Required action — Every record should be copied exactly, and the images omitted.

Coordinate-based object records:
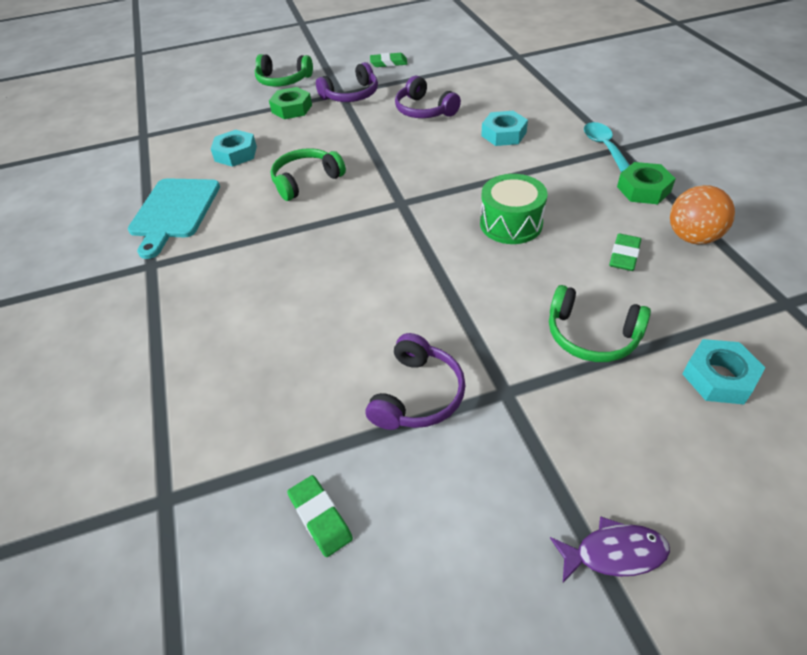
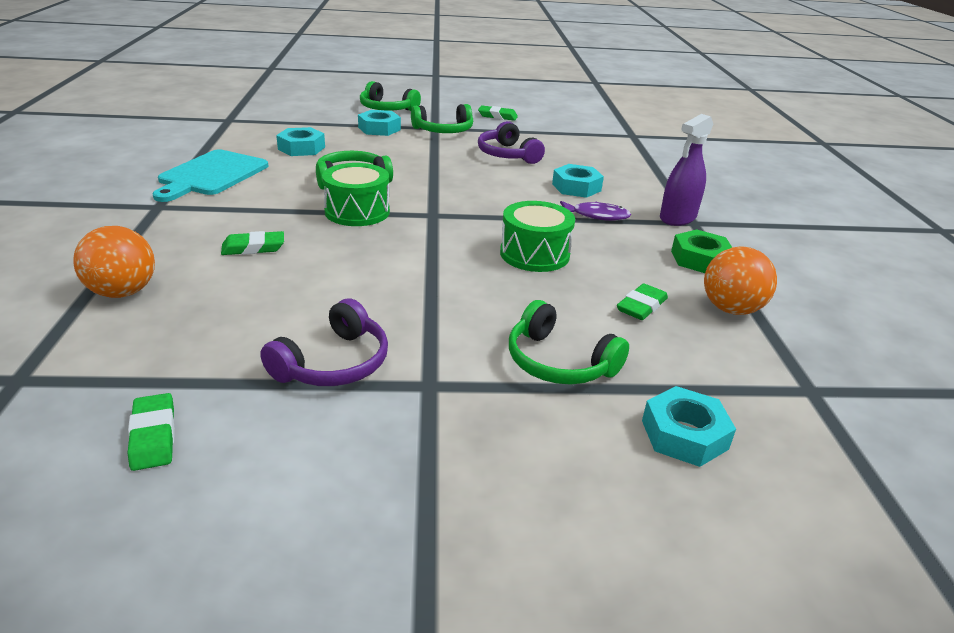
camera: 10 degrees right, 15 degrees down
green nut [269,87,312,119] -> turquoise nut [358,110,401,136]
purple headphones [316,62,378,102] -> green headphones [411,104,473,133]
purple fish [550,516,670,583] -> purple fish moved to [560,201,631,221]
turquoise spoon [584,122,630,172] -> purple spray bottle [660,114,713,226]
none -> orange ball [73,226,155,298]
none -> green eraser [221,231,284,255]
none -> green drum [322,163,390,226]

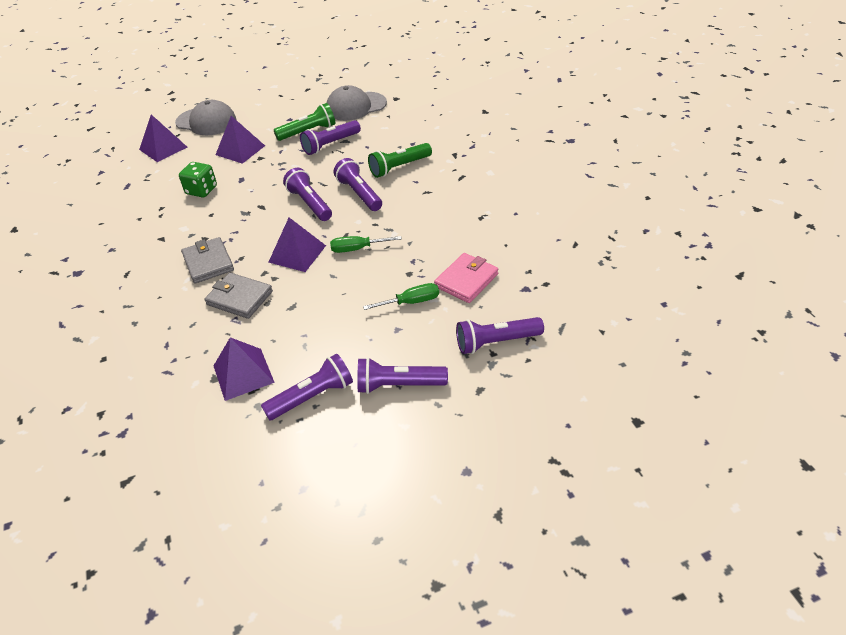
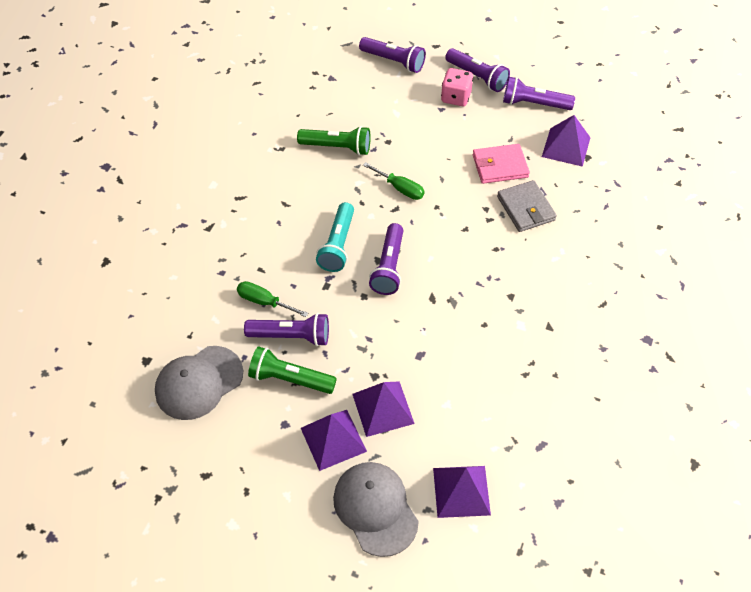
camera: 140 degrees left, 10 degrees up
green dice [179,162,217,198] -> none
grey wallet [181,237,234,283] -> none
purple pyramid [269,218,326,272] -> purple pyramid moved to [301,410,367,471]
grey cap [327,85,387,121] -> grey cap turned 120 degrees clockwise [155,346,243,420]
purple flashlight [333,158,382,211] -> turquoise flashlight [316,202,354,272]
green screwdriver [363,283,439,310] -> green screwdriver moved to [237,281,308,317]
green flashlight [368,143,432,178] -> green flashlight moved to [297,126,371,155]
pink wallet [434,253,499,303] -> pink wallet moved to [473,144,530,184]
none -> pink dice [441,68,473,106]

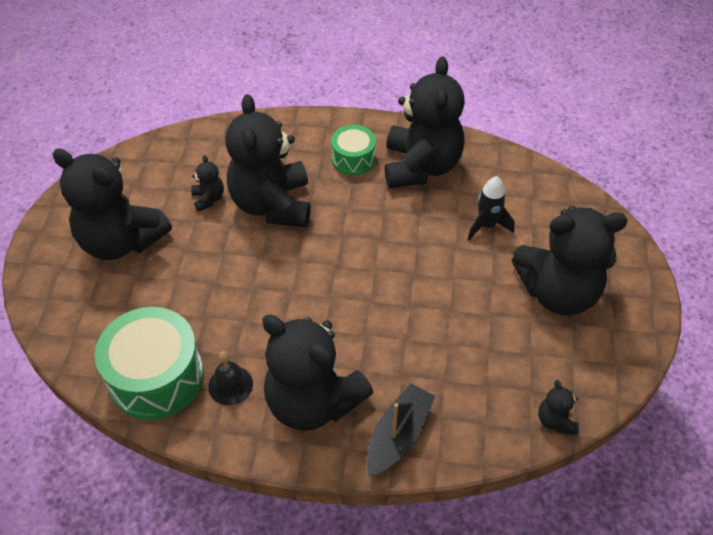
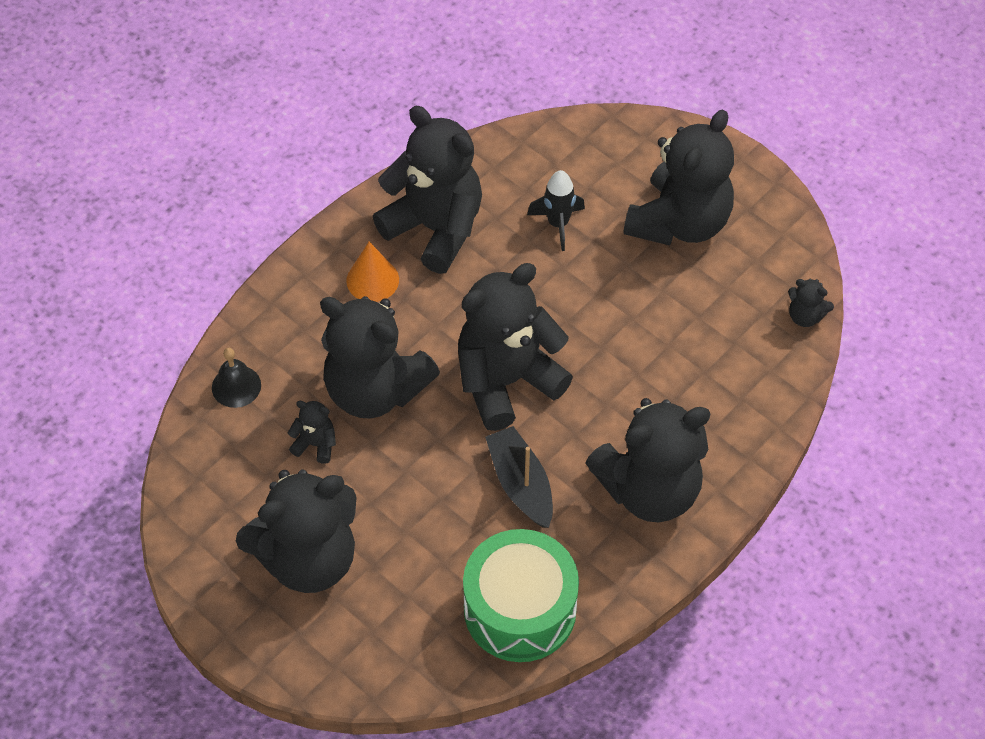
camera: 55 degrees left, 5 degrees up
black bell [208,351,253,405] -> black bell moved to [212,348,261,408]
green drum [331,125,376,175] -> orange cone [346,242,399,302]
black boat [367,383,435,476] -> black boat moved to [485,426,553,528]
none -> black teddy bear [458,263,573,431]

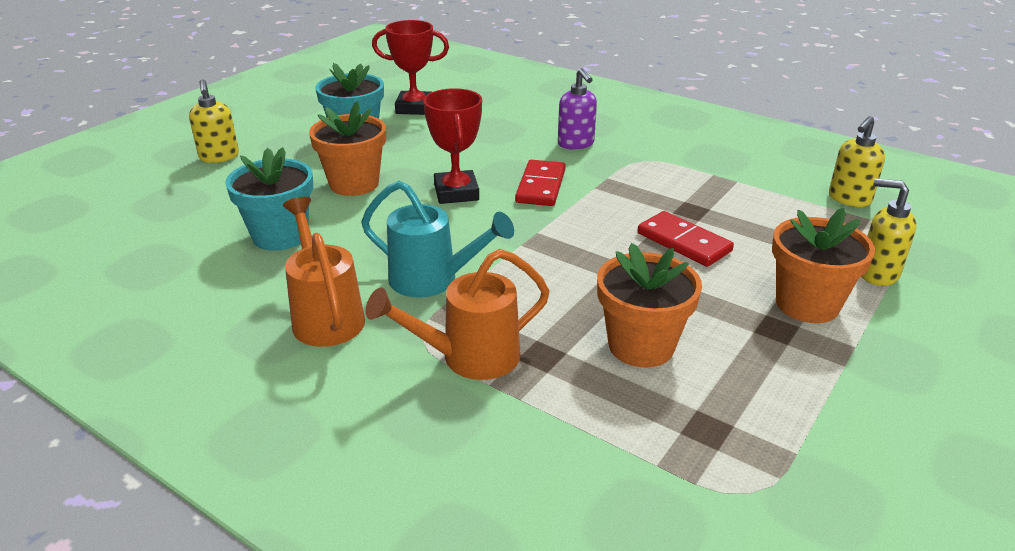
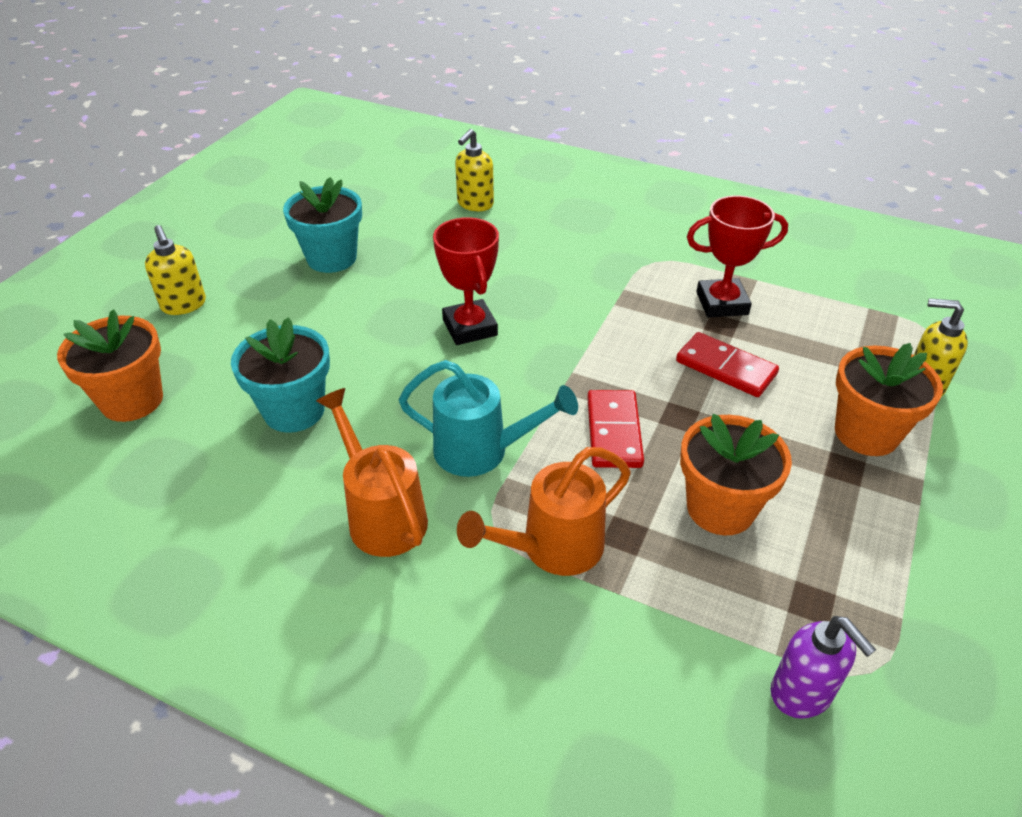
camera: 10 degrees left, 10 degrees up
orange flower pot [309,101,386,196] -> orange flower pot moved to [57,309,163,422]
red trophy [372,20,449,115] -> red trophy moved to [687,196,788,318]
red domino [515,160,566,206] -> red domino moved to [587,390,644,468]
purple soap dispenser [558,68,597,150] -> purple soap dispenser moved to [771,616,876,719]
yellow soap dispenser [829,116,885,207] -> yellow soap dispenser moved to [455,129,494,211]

Reply to the exercise —
camera: 10 degrees right, 15 degrees down
green nut [269,87,312,119] -> turquoise nut [358,110,401,136]
purple headphones [316,62,378,102] -> green headphones [411,104,473,133]
purple fish [550,516,670,583] -> purple fish moved to [560,201,631,221]
turquoise spoon [584,122,630,172] -> purple spray bottle [660,114,713,226]
none -> orange ball [73,226,155,298]
none -> green eraser [221,231,284,255]
none -> green drum [322,163,390,226]

camera: 140 degrees left, 10 degrees up
green dice [179,162,217,198] -> none
grey wallet [181,237,234,283] -> none
purple pyramid [269,218,326,272] -> purple pyramid moved to [301,410,367,471]
grey cap [327,85,387,121] -> grey cap turned 120 degrees clockwise [155,346,243,420]
purple flashlight [333,158,382,211] -> turquoise flashlight [316,202,354,272]
green screwdriver [363,283,439,310] -> green screwdriver moved to [237,281,308,317]
green flashlight [368,143,432,178] -> green flashlight moved to [297,126,371,155]
pink wallet [434,253,499,303] -> pink wallet moved to [473,144,530,184]
none -> pink dice [441,68,473,106]

camera: 55 degrees left, 5 degrees up
black bell [208,351,253,405] -> black bell moved to [212,348,261,408]
green drum [331,125,376,175] -> orange cone [346,242,399,302]
black boat [367,383,435,476] -> black boat moved to [485,426,553,528]
none -> black teddy bear [458,263,573,431]

camera: 10 degrees left, 10 degrees up
orange flower pot [309,101,386,196] -> orange flower pot moved to [57,309,163,422]
red trophy [372,20,449,115] -> red trophy moved to [687,196,788,318]
red domino [515,160,566,206] -> red domino moved to [587,390,644,468]
purple soap dispenser [558,68,597,150] -> purple soap dispenser moved to [771,616,876,719]
yellow soap dispenser [829,116,885,207] -> yellow soap dispenser moved to [455,129,494,211]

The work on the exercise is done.